EXERCISE REQUIREMENTS: Only the lines below from the one with "[(520,217),(503,217),(503,239),(520,239),(520,217)]" through the one with "[(67,217),(83,218),(83,233),(67,233),(67,217)]" are to be written out, exactly and without any images.

==== STUDY MATERIAL ====

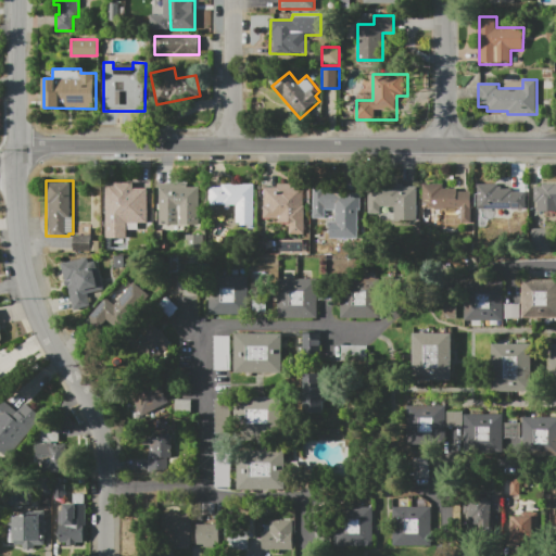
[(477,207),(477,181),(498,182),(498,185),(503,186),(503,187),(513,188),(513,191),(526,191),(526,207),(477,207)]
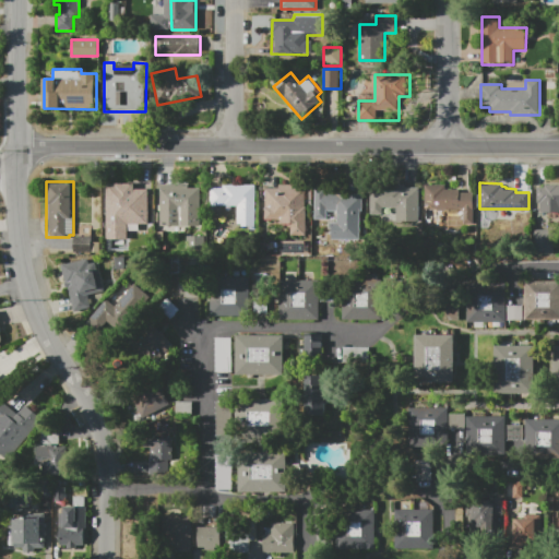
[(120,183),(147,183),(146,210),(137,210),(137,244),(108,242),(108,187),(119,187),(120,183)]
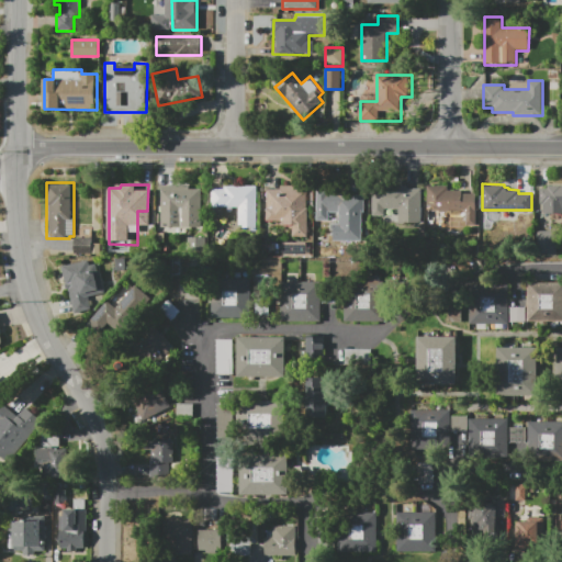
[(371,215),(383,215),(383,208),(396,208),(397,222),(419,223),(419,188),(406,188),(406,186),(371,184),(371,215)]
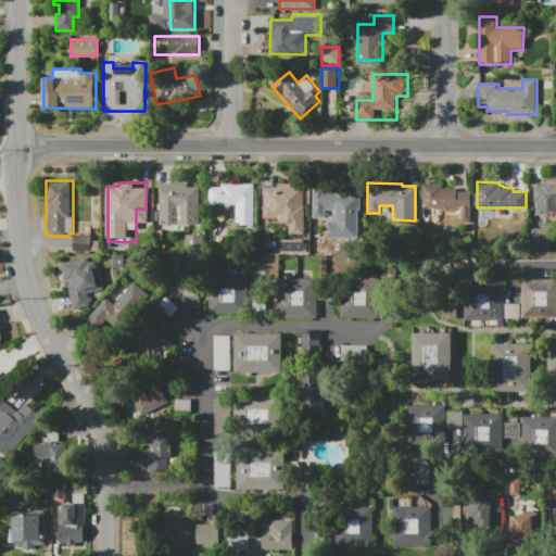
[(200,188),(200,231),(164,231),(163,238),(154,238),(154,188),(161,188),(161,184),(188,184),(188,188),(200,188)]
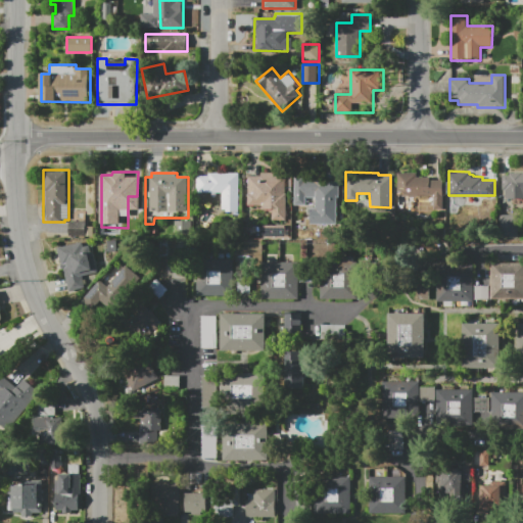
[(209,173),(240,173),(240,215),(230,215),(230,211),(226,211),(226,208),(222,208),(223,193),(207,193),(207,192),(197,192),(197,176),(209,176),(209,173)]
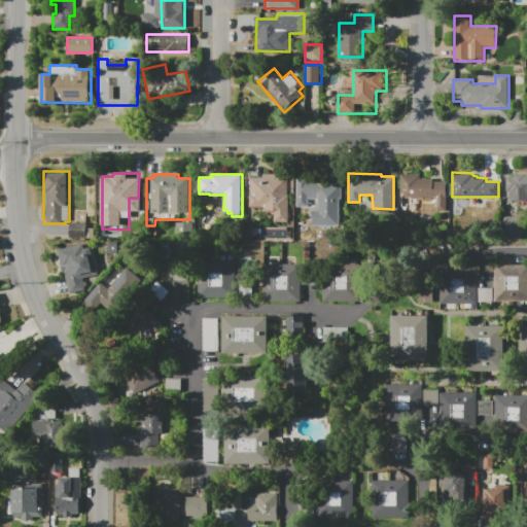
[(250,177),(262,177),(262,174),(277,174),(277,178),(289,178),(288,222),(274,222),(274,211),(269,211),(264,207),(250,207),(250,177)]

====
==== STUDY MATERIAL ====

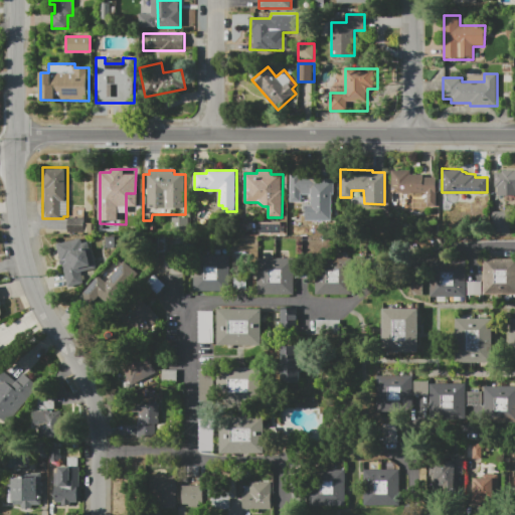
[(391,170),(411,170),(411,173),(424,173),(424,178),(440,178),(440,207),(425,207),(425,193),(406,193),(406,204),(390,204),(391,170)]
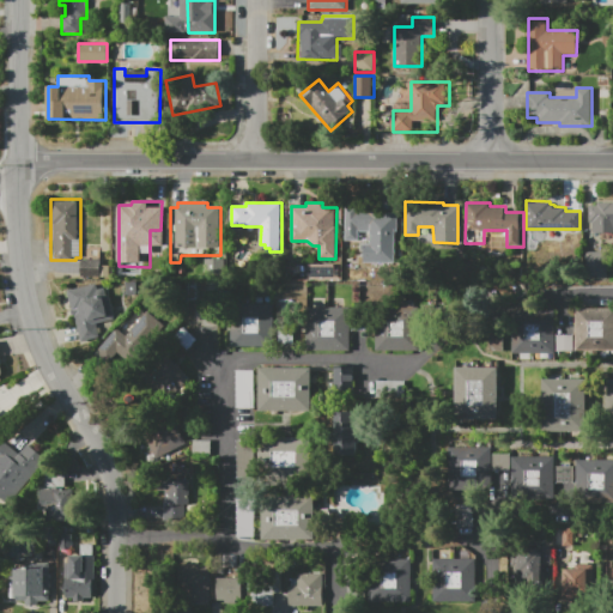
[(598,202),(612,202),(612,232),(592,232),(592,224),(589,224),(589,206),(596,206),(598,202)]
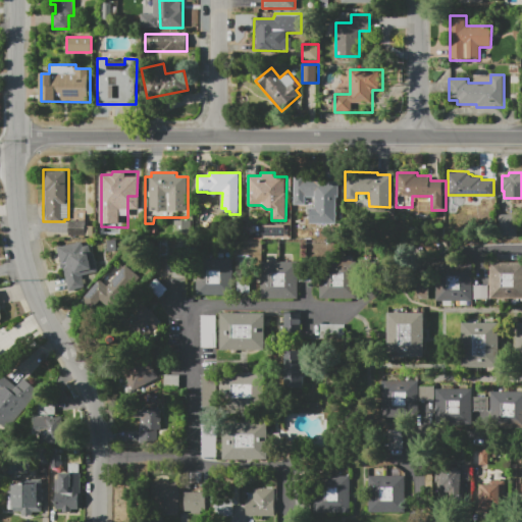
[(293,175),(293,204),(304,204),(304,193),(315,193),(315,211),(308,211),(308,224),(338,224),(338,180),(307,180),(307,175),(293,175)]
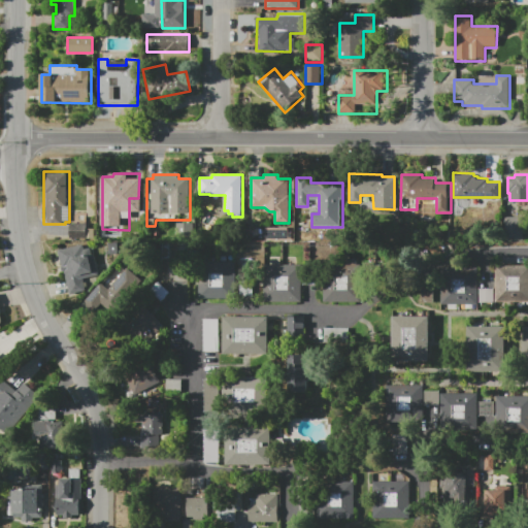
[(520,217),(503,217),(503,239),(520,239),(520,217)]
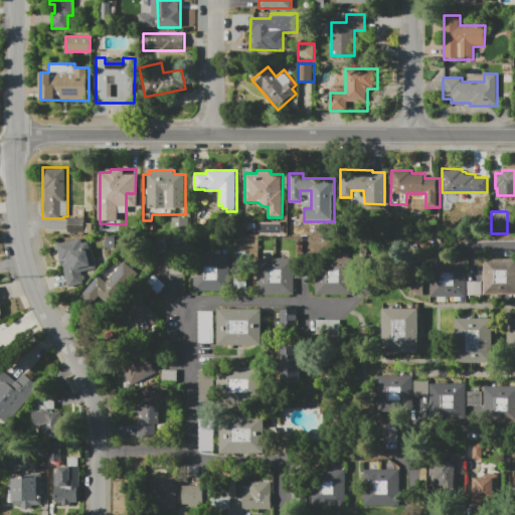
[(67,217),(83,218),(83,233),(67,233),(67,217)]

====

EXERCISE ANSWER:
[(520,217),(503,217),(503,239),(520,239),(520,217)]
[(67,217),(83,218),(83,233),(67,233),(67,217)]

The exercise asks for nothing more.